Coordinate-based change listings
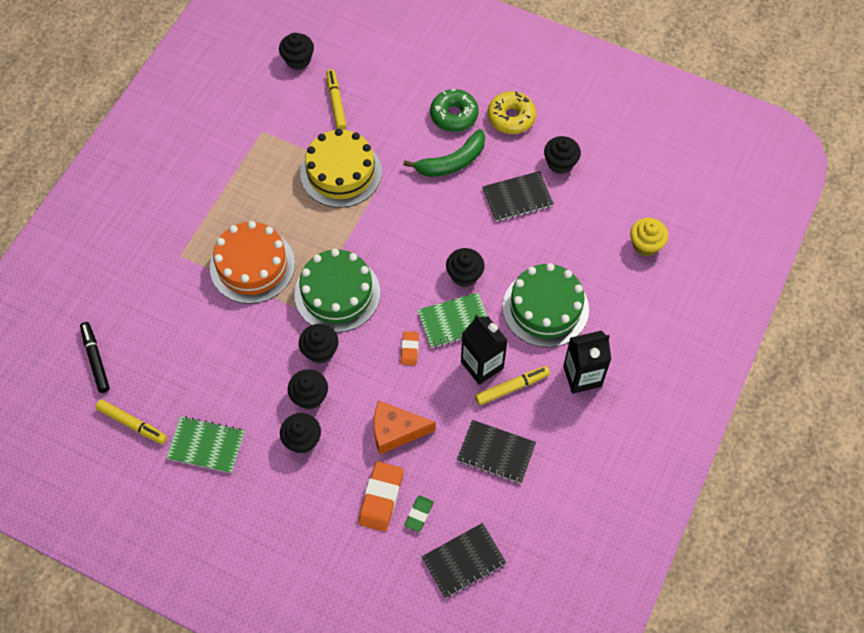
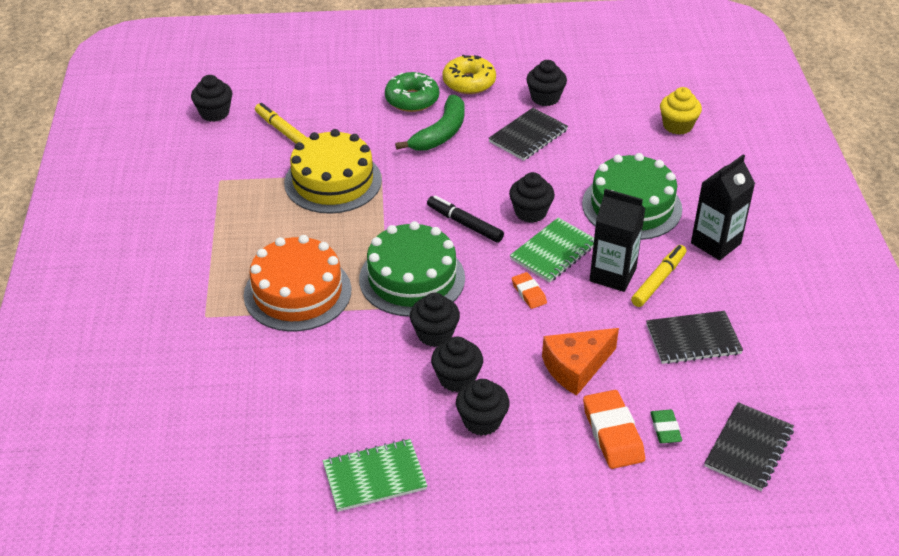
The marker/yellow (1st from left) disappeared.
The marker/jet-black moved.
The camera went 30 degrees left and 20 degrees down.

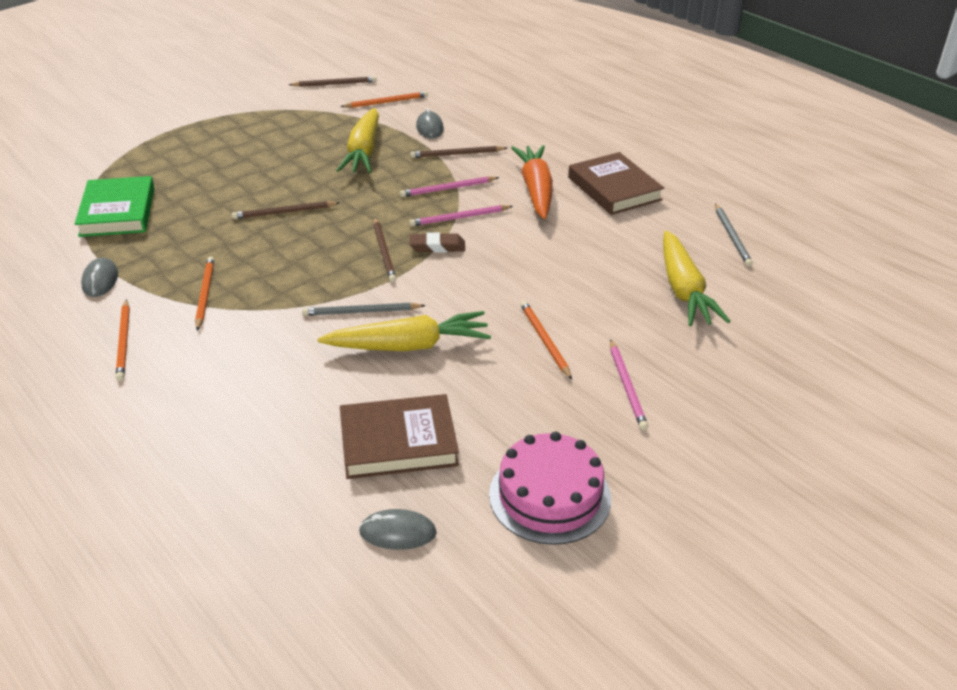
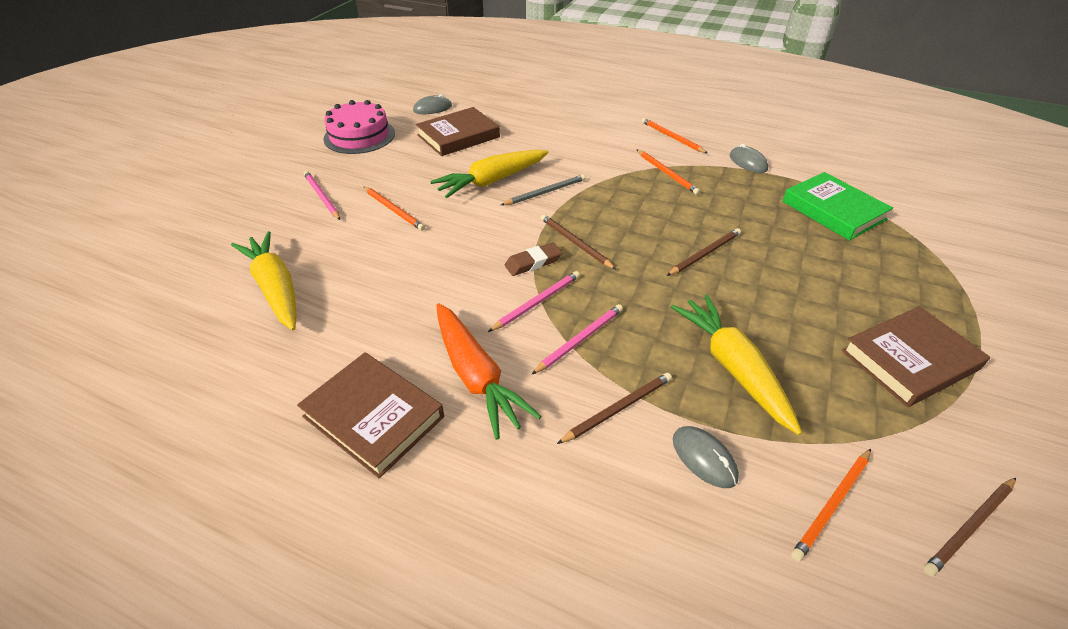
The lead pencil/gray (2nd from left) disappeared.
The hardback/dark brown (3rd from left) appeared.
The camera went 155 degrees right and 5 degrees up.

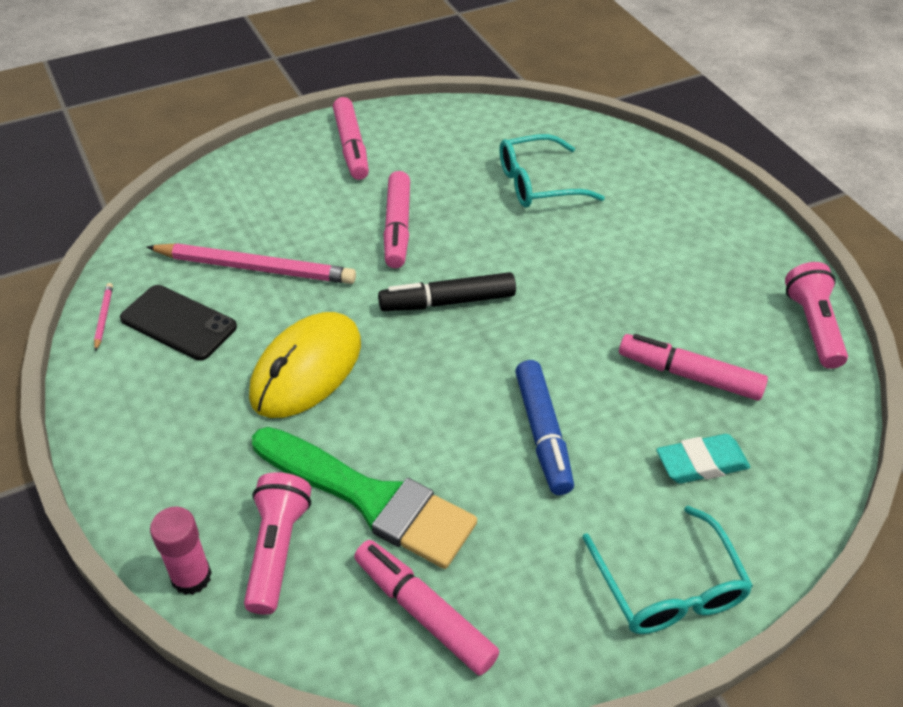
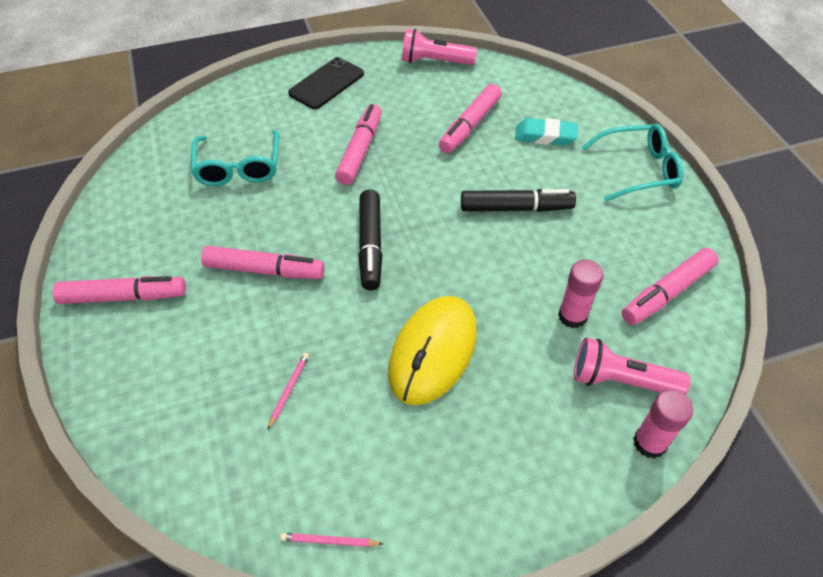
The marker/rose-pink (3rd from left) appeared.
The phone/jet-black moved.
The paint brush/leaf-green was replaced by the glue stick/rose-pink (1st from left).
The marker/royal blue became the marker/jet-black (2nd from left).
The computer mouse/yellow turned 75 degrees clockwise.
The pencil eraser/turquoise turned 75 degrees counterclockwise.
The lead pencil/rose-pink (2nd from left in the first image) changed to 0.40 times the size.
The camera went 80 degrees left and 5 degrees up.

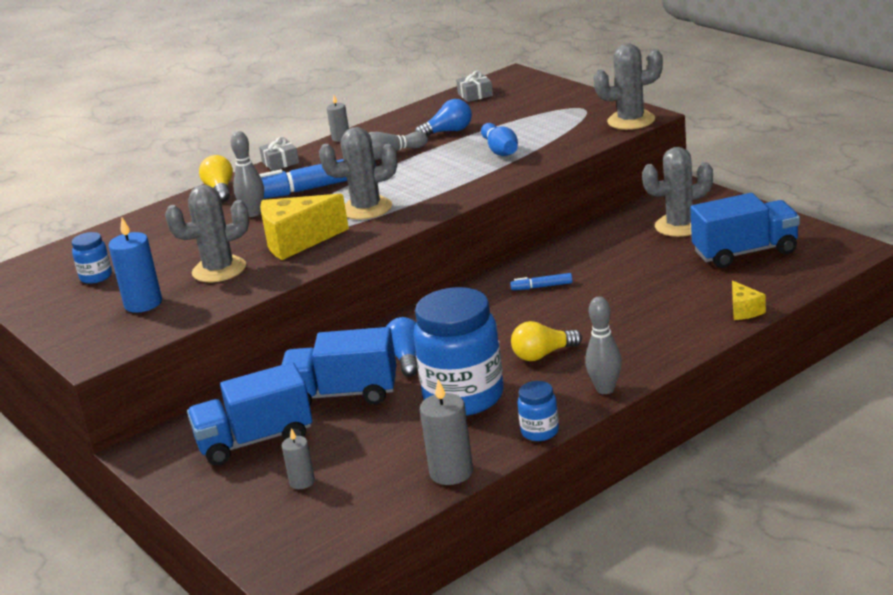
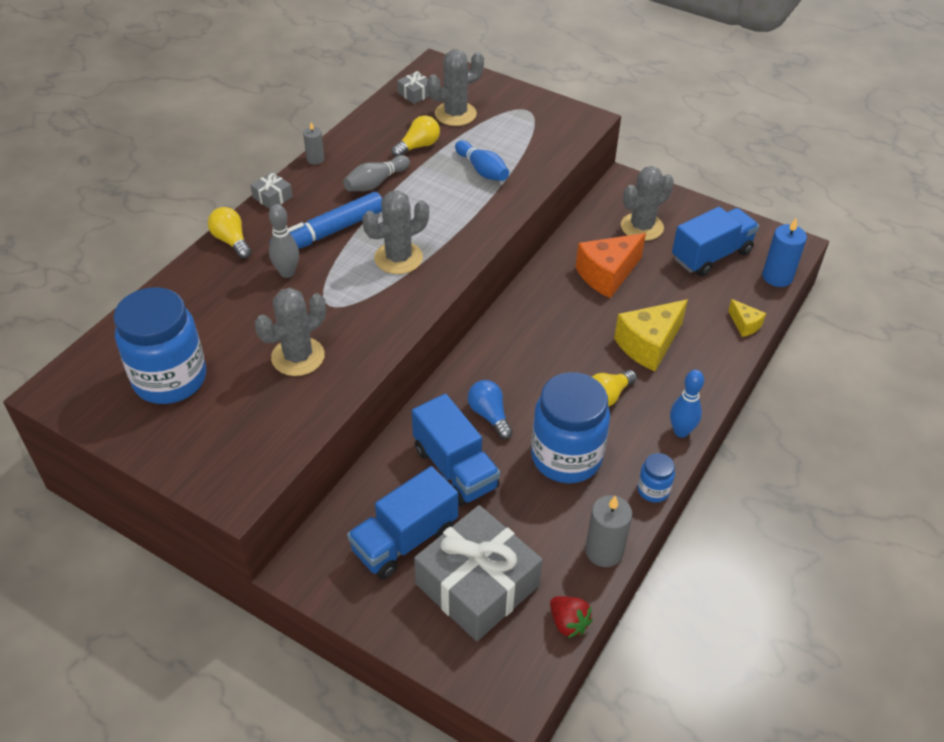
The marker/royal blue (2nd from left) disappeared.
The strawberry/crimson appeared.
The cheese/orange-coloured appeared.
The wax candle/royal blue moved.
The cheese/yellow (1st from left) moved.
The cactus/gray (3rd from left) moved.
The wax candle/gray (1st from left) was replaced by the wrapped gift/gray (3rd from left).
The bulb/royal blue (2nd from left) became the bulb/yellow (2nd from left).
The bowling pin/gray (3rd from left) became the bowling pin/royal blue (2nd from left).
The lorry/royal blue (2nd from left) turned 105 degrees counterclockwise.
The jar/royal blue (1st from left) changed to 2.23 times the size.
The camera went 25 degrees left and 20 degrees up.

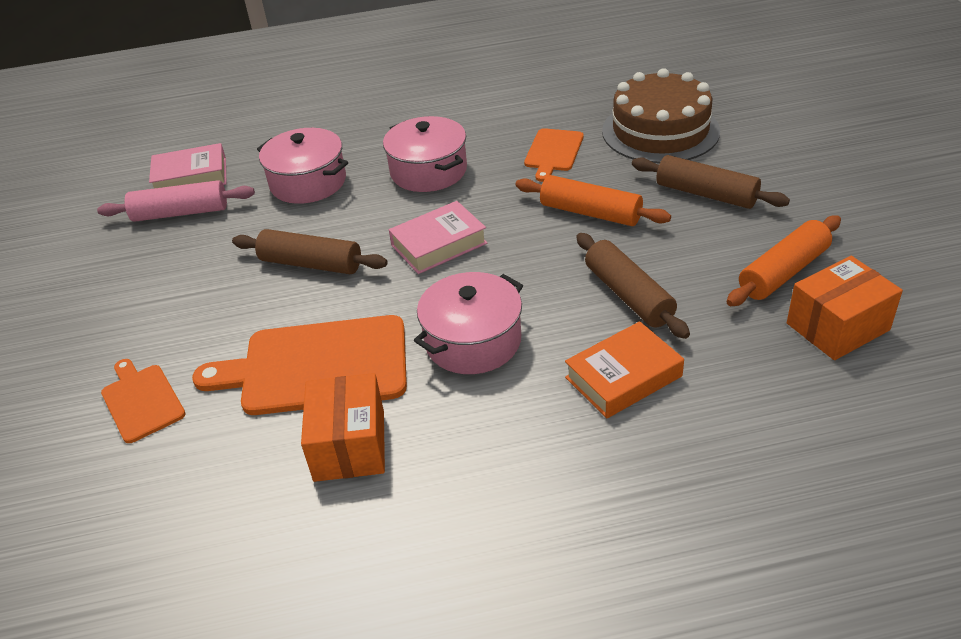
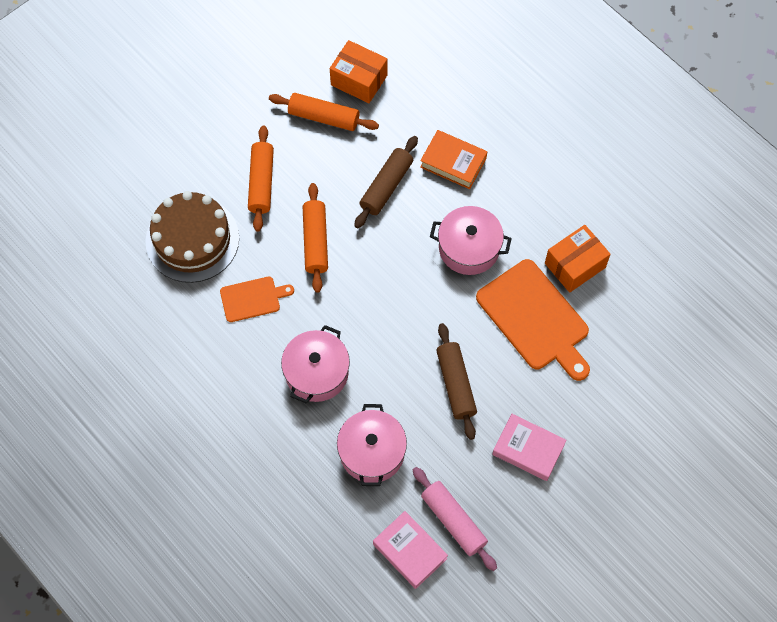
The chopping board/orange-coloured (1st from left) disappeared.
The hardback/rose-pink (2nd from left) moved.
The pastry roller/dark brown (3rd from left) became the pastry roller/orange-coloured (1st from left).
The camera went 125 degrees left and 25 degrees up.

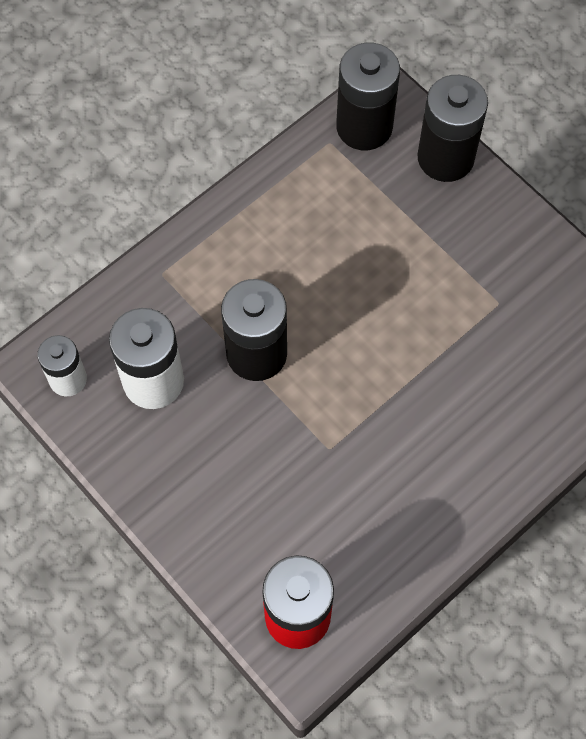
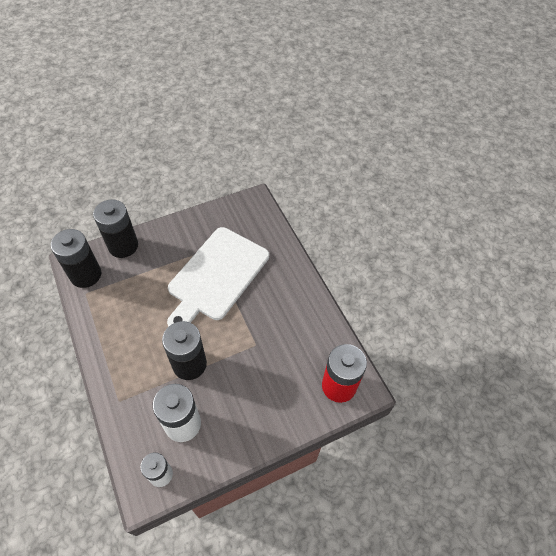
The chopping board/white appeared.
The camera went 75 degrees left and 10 degrees down.

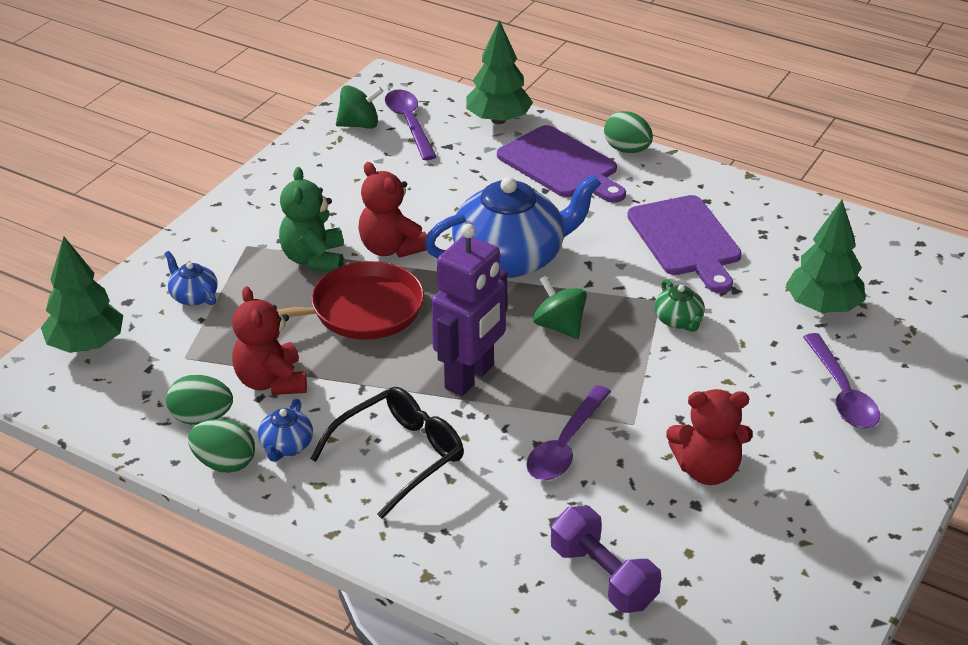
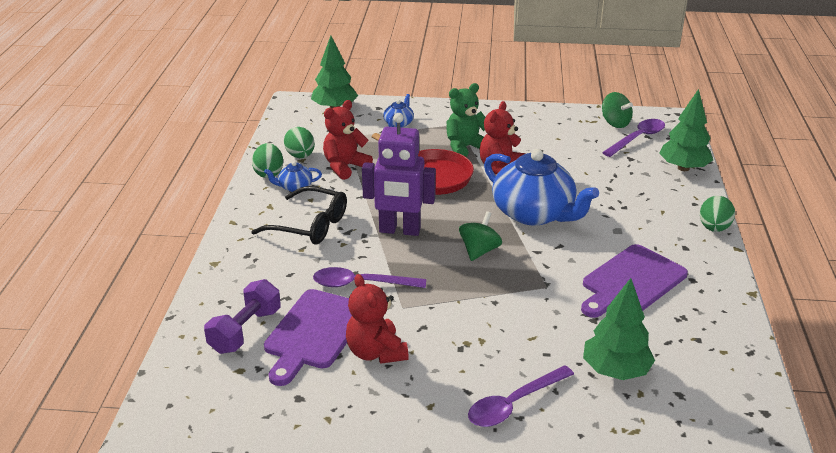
The teapot/leaf-green disappeared.
The chopping board/violet (1st from left) moved.
The camera went 65 degrees right and 5 degrees down.

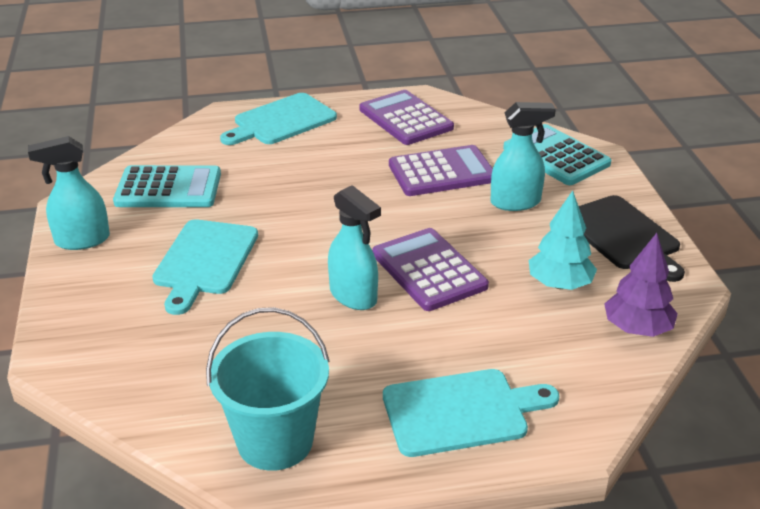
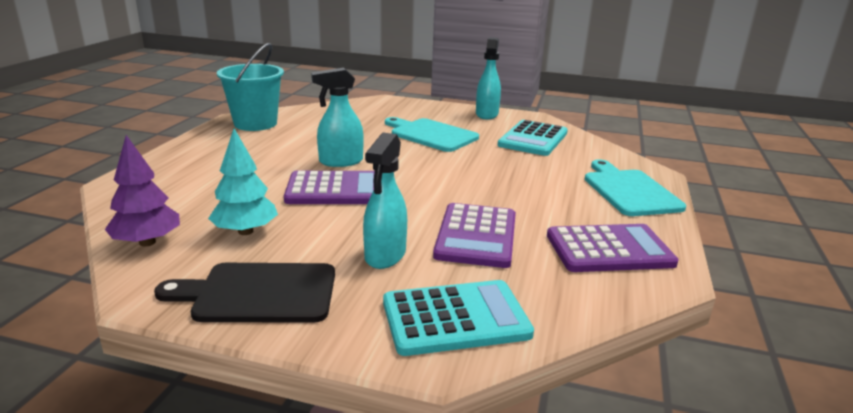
The chopping board/turquoise (3rd from left) disappeared.
The camera went 115 degrees right and 10 degrees down.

- _Your instructions_
From the opening line of the entries above to the line that holds "The marker/rose-pink (3rd", inclusive, reproduce each line exactly and omit any picture.

- _Reply_
The marker/yellow (1st from left) disappeared.
The marker/jet-black moved.
The camera went 30 degrees left and 20 degrees down.

The lead pencil/gray (2nd from left) disappeared.
The hardback/dark brown (3rd from left) appeared.
The camera went 155 degrees right and 5 degrees up.

The marker/rose-pink (3rd from left) appeared.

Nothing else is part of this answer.